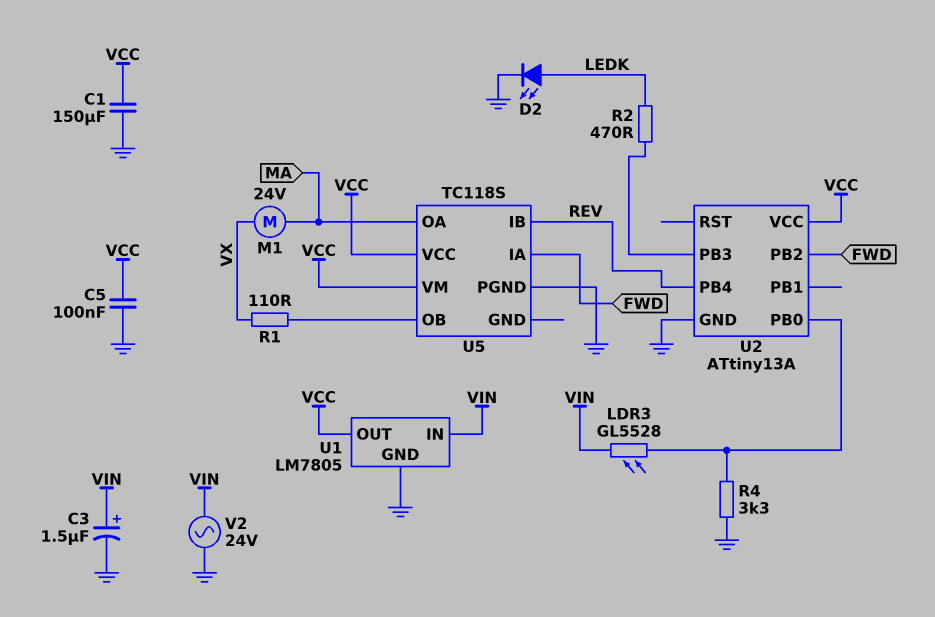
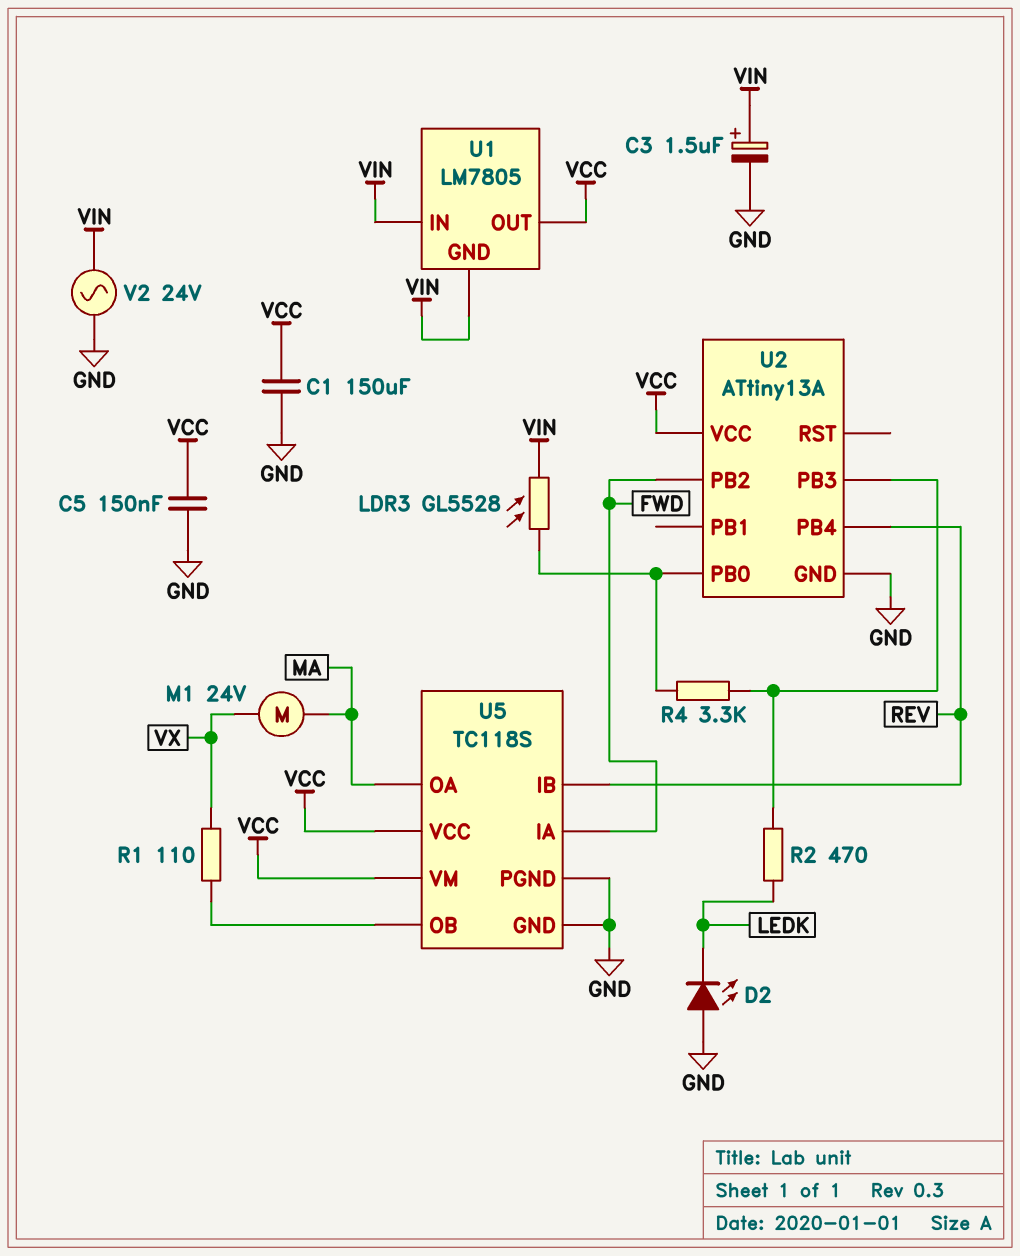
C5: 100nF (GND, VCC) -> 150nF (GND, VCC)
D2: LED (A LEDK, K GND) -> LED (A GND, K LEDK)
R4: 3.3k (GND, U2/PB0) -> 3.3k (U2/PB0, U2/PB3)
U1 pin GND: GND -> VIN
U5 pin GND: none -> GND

--

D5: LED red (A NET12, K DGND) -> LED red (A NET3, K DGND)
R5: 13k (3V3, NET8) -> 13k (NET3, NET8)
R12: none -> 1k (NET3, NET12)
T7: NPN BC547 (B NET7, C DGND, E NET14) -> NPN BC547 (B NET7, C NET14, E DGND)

**Exercise details:** Above this instruction are the records; retype exactly the lines from the one containing "R4: 3.3k (GND, U2/PB0)" up to and including the one containing "U5 pin GND: none -> GND".

**Reply to the exercise:**
R4: 3.3k (GND, U2/PB0) -> 3.3k (U2/PB0, U2/PB3)
U1 pin GND: GND -> VIN
U5 pin GND: none -> GND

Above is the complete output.